(Object matching data)

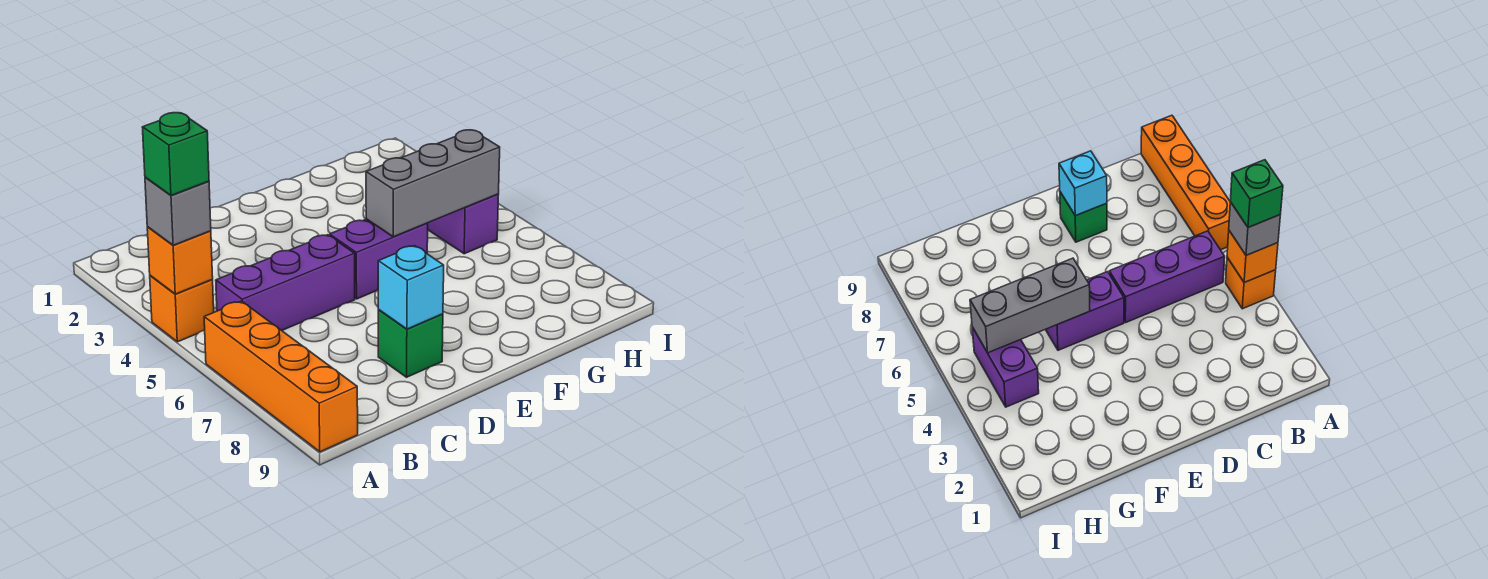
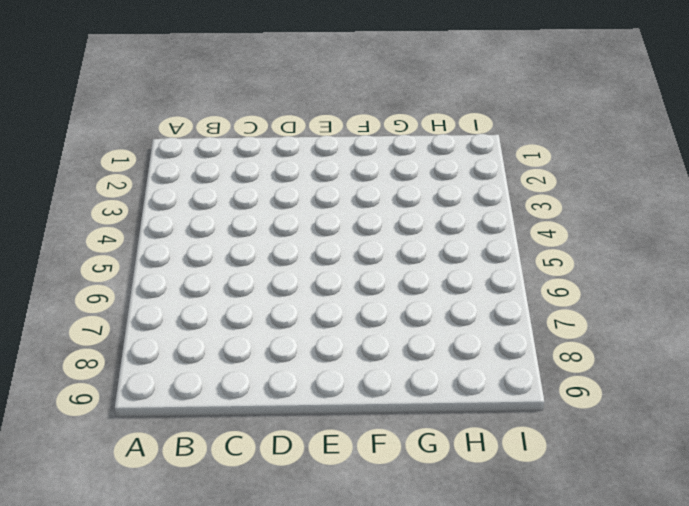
none -> orange brick A4 level 1
none -> orange brick A6:A9 level 1

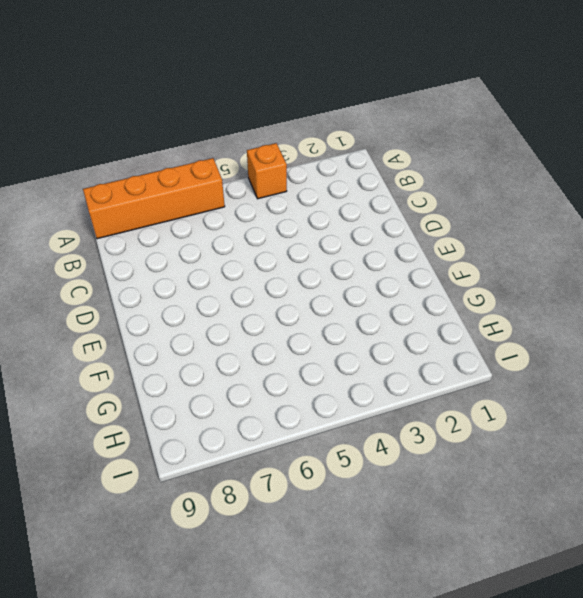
none -> purple brick B5:D5 level 1
none -> green brick D8 level 1

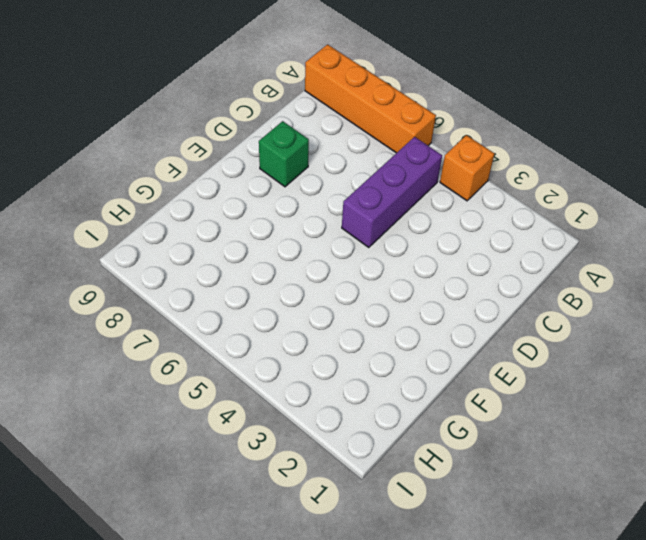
none -> purple brick E5:F5 level 1
none -> purple brick H4:H5 level 1

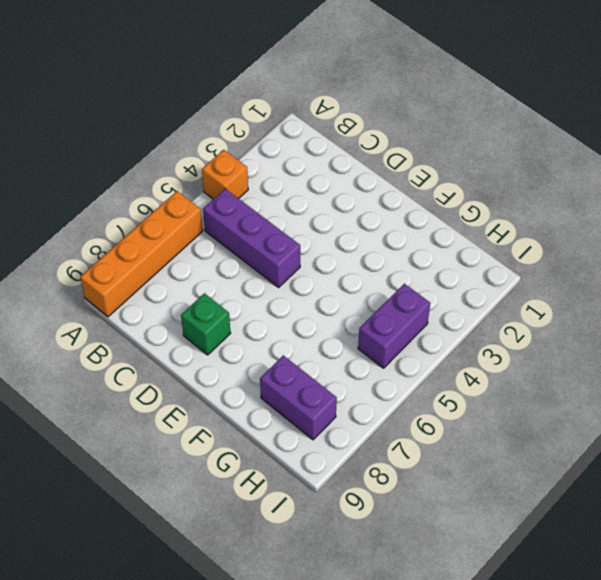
purple brick G8:H8 level 1 -> purple brick E5:F5 level 1
none -> orange brick A4 level 2
none -> cyan brick D8 level 2

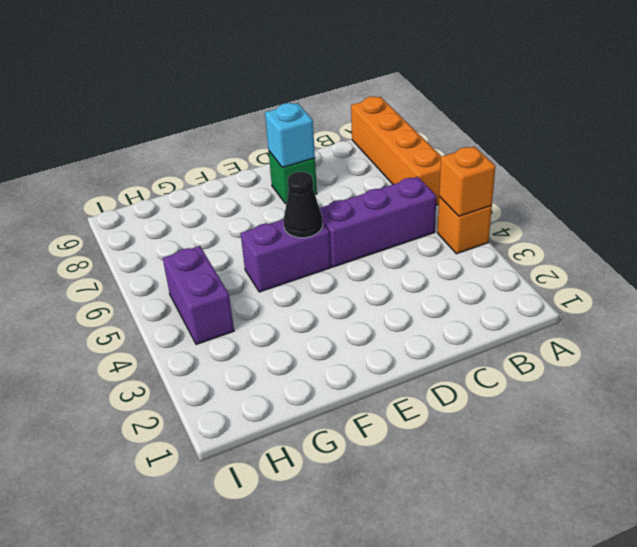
black cone E5 level 2 -> none
none -> grey brick F5:H5 level 2
none -> grey brick A4 level 3

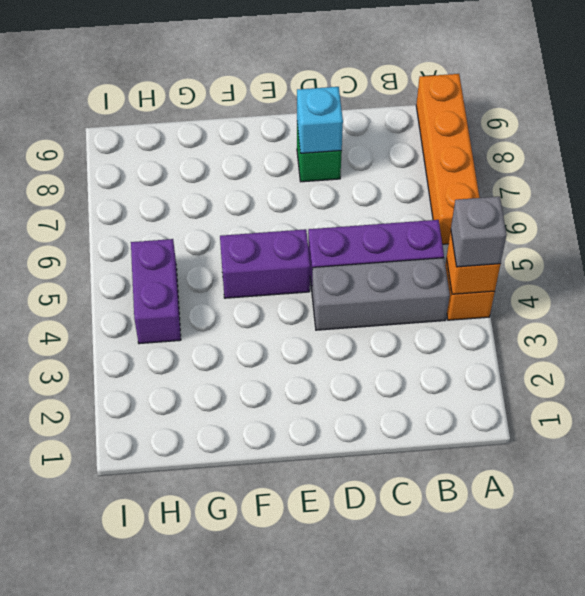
grey brick B4:D4 level 1 -> grey brick F5:H5 level 2
none -> green brick A4 level 4

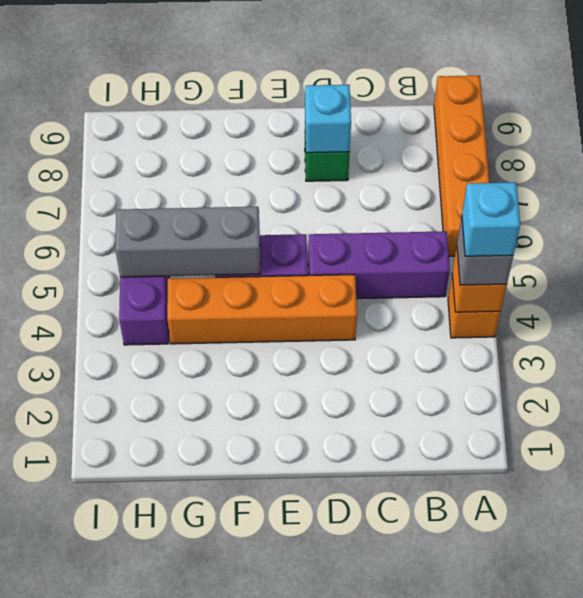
cyan brick A4 level 4 -> green brick A4 level 4
orange brick D4:G4 level 1 -> none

Brief
From the first line through the line with "none -> grey brick F5:H5 level 2", output those lines of the entries above exactly, and nothing else, with the pictures left out.

Reply to the exercise
none -> orange brick A4 level 1
none -> orange brick A6:A9 level 1

none -> purple brick B5:D5 level 1
none -> green brick D8 level 1

none -> purple brick E5:F5 level 1
none -> purple brick H4:H5 level 1

purple brick G8:H8 level 1 -> purple brick E5:F5 level 1
none -> orange brick A4 level 2
none -> cyan brick D8 level 2

black cone E5 level 2 -> none
none -> grey brick F5:H5 level 2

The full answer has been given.